Start of Dataset extract

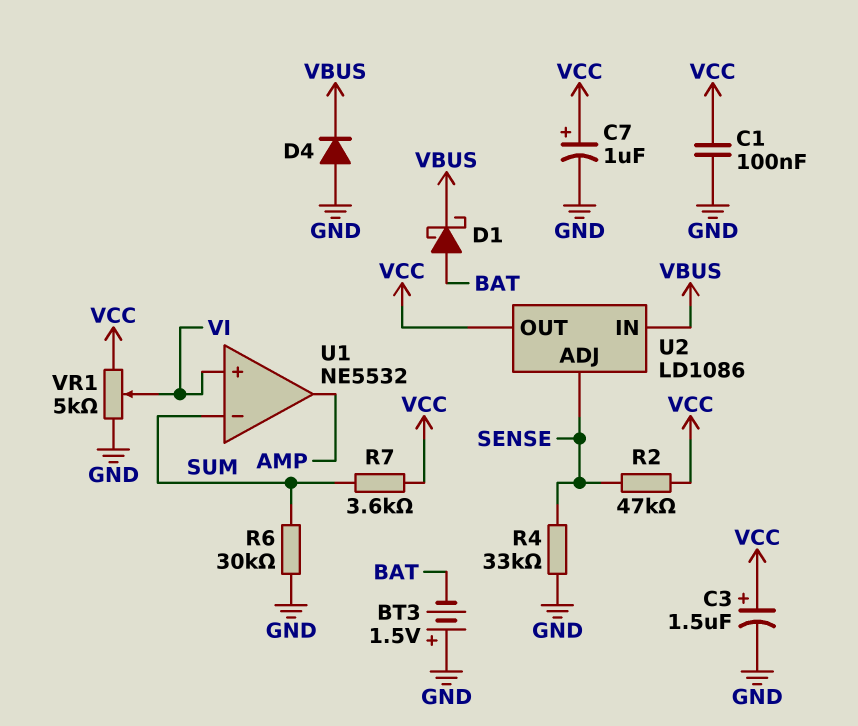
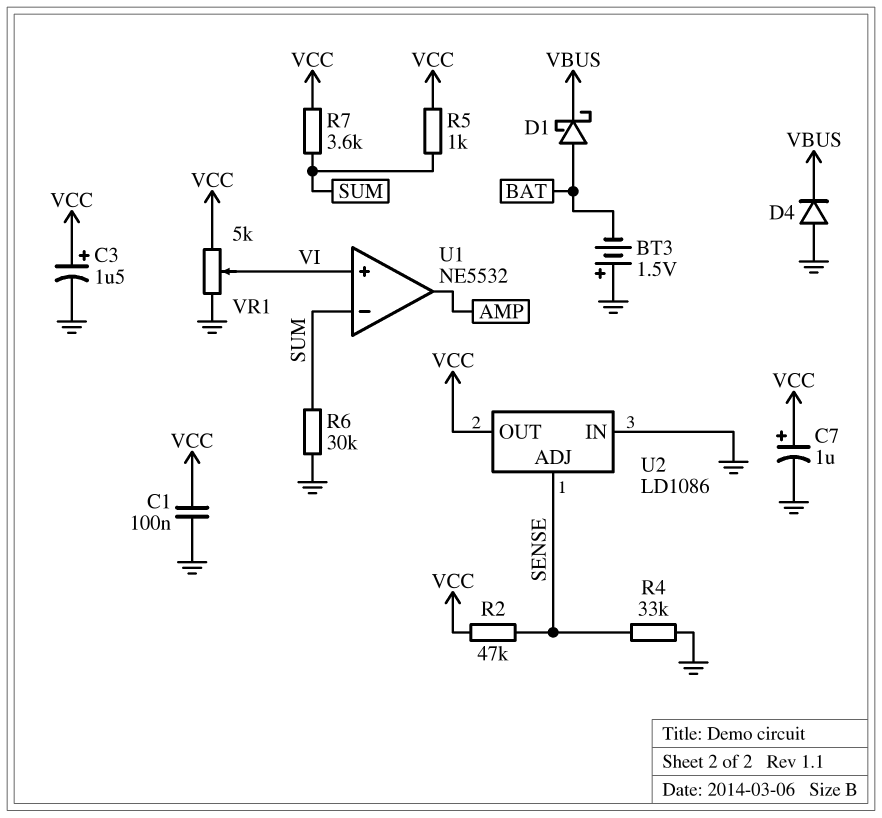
R5: none -> 1k (SUM, VCC)
U2 pin IN: VBUS -> GND

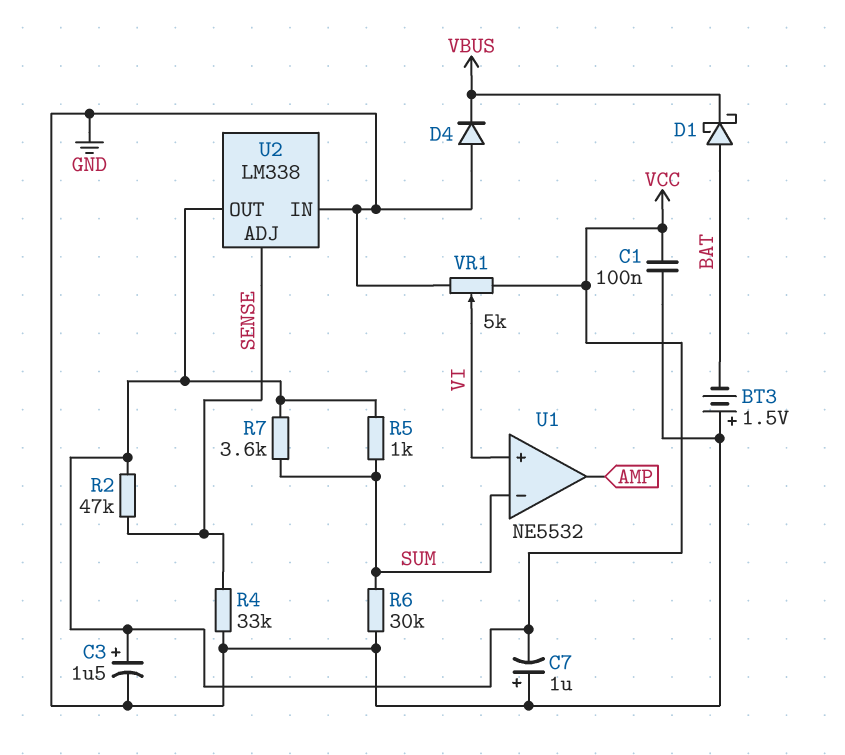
C7: 1uF (plus VCC, minus GND) -> 1uF (plus GND, minus VCC)
U2: LD1086 -> LM338

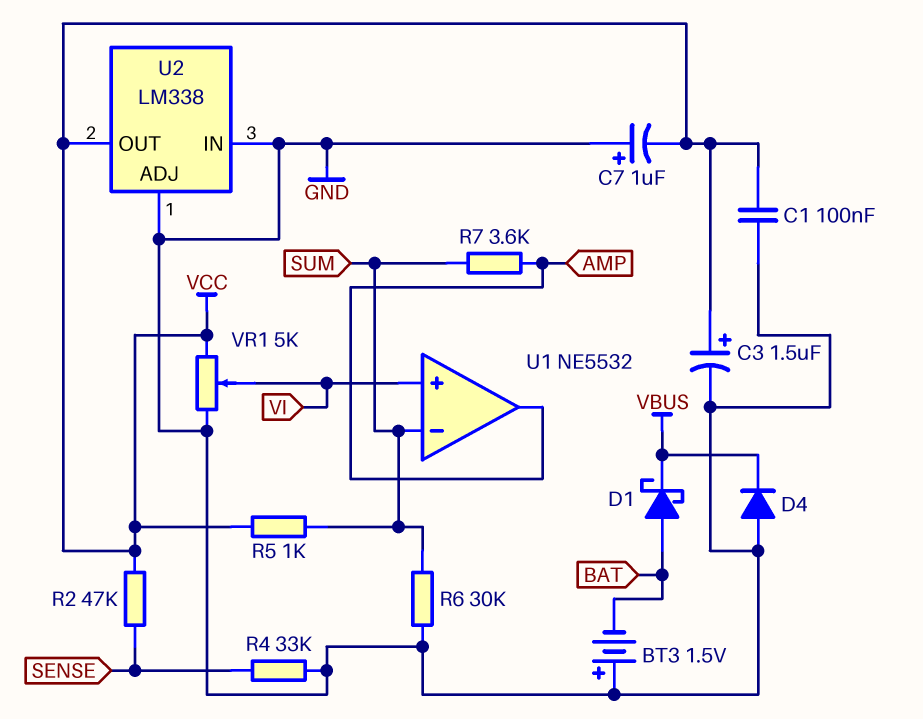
R7: 3.6k (SUM, VCC) -> 3.6k (AMP, SUM)
U2 pin ADJ: SENSE -> GND

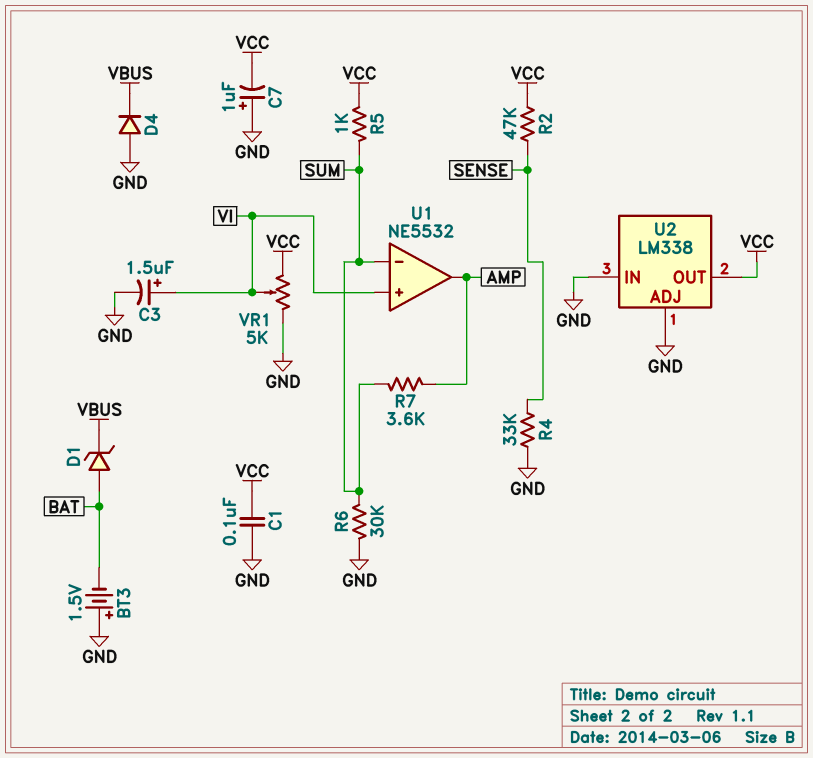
C3: 1.5uF (plus VCC, minus GND) -> 1.5uF (plus VI, minus GND)
D1: schottky (A BAT, K VBUS) -> zener (A BAT, K VBUS)

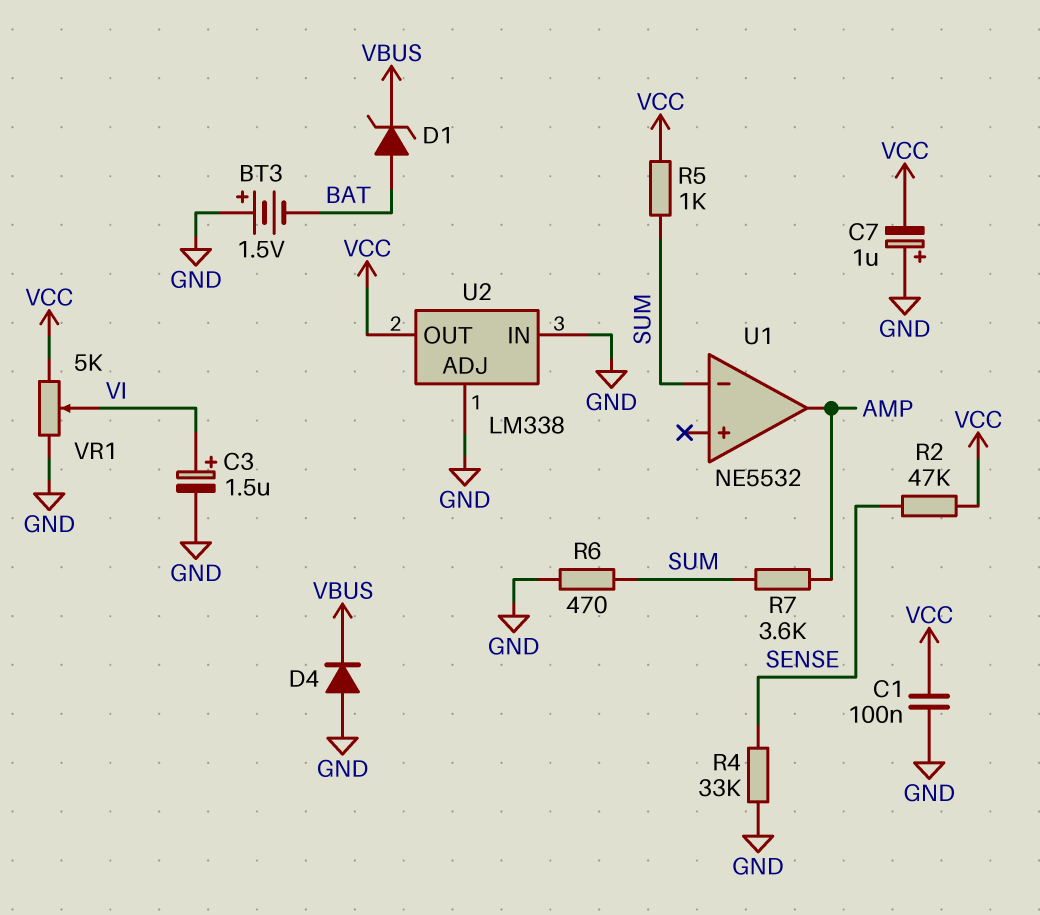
R6: 30k (GND, SUM) -> 470 (GND, SUM)
U1 pin in+: VI -> none

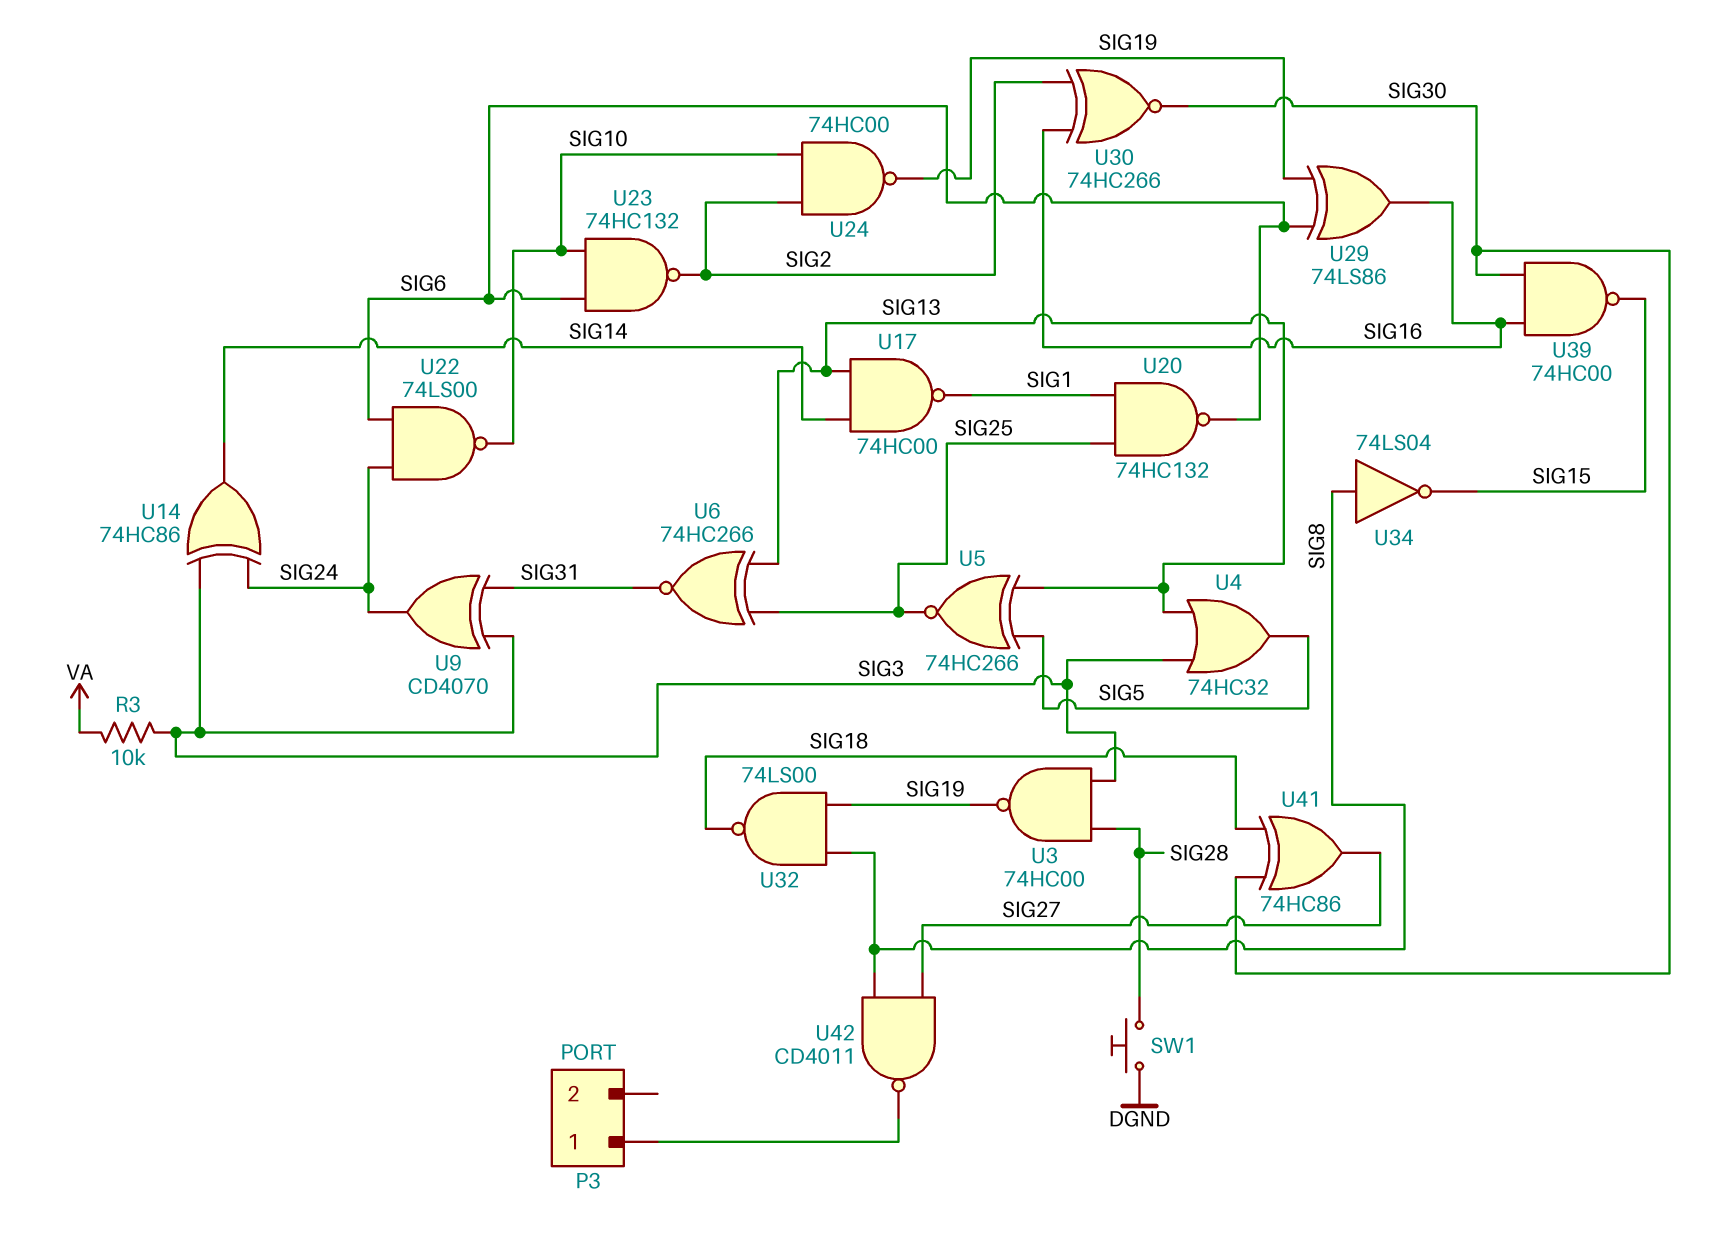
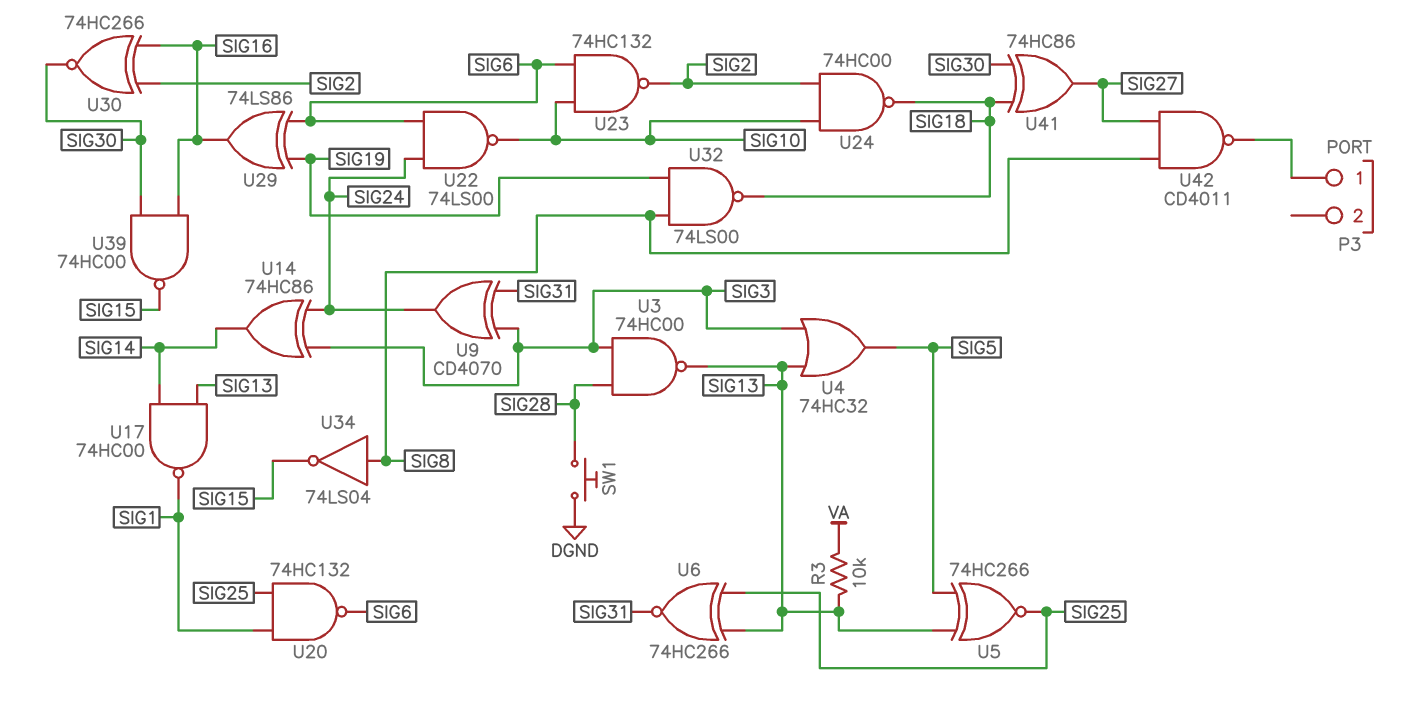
R3: 10k (SIG3, VA) -> 10k (SIG13, VA)
U3: NAND 74HC00 (in SIG3, in SIG28, out SIG19) -> NAND 74HC00 (in SIG3, in SIG28, out SIG13)
U24: NAND 74HC00 (in SIG2, in SIG10, out SIG19) -> NAND 74HC00 (in SIG2, in SIG10, out SIG18)

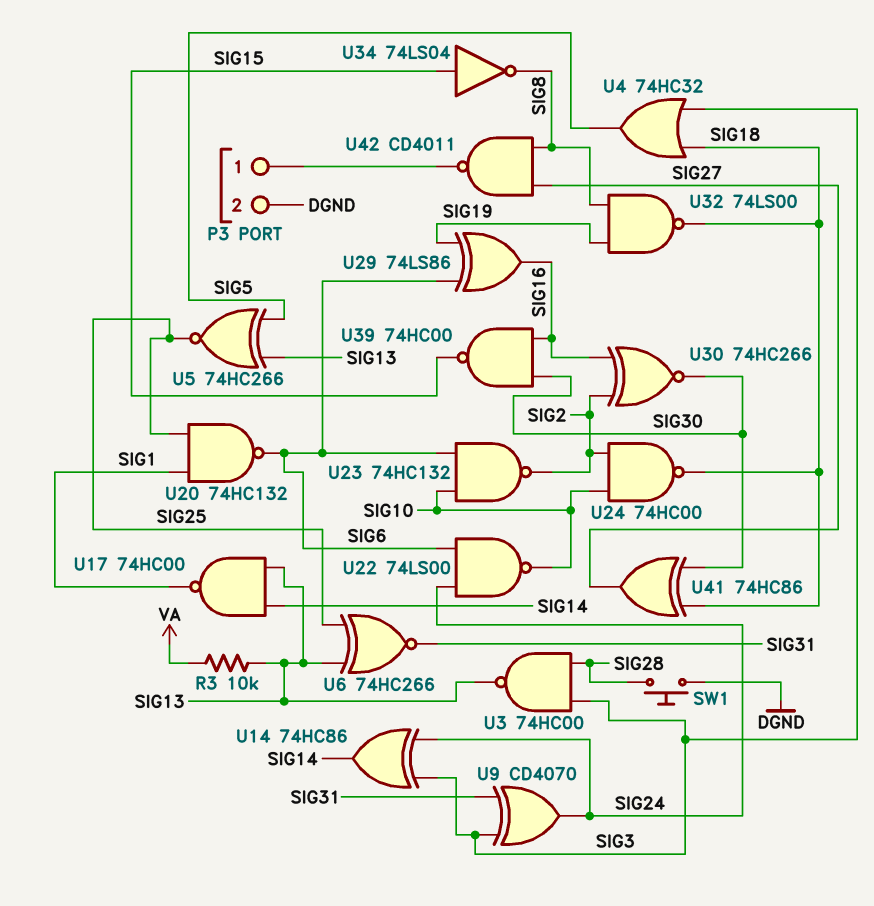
P3 pin 2: none -> DGND
U4: OR 74HC32 (in SIG3, in SIG13, out SIG5) -> OR 74HC32 (in SIG3, in SIG18, out SIG5)
U34: NOT 74LS04 (in SIG8, out SIG15) -> NOT 74LS04 (in SIG15, out SIG8)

End of Dataset extract

* _Activity_: Could you set down the material above word for word while dropping its pictures?

* _Answer to this task_:
R5: none -> 1k (SUM, VCC)
U2 pin IN: VBUS -> GND

C7: 1uF (plus VCC, minus GND) -> 1uF (plus GND, minus VCC)
U2: LD1086 -> LM338

R7: 3.6k (SUM, VCC) -> 3.6k (AMP, SUM)
U2 pin ADJ: SENSE -> GND

C3: 1.5uF (plus VCC, minus GND) -> 1.5uF (plus VI, minus GND)
D1: schottky (A BAT, K VBUS) -> zener (A BAT, K VBUS)

R6: 30k (GND, SUM) -> 470 (GND, SUM)
U1 pin in+: VI -> none

R3: 10k (SIG3, VA) -> 10k (SIG13, VA)
U3: NAND 74HC00 (in SIG3, in SIG28, out SIG19) -> NAND 74HC00 (in SIG3, in SIG28, out SIG13)
U24: NAND 74HC00 (in SIG2, in SIG10, out SIG19) -> NAND 74HC00 (in SIG2, in SIG10, out SIG18)

P3 pin 2: none -> DGND
U4: OR 74HC32 (in SIG3, in SIG13, out SIG5) -> OR 74HC32 (in SIG3, in SIG18, out SIG5)
U34: NOT 74LS04 (in SIG8, out SIG15) -> NOT 74LS04 (in SIG15, out SIG8)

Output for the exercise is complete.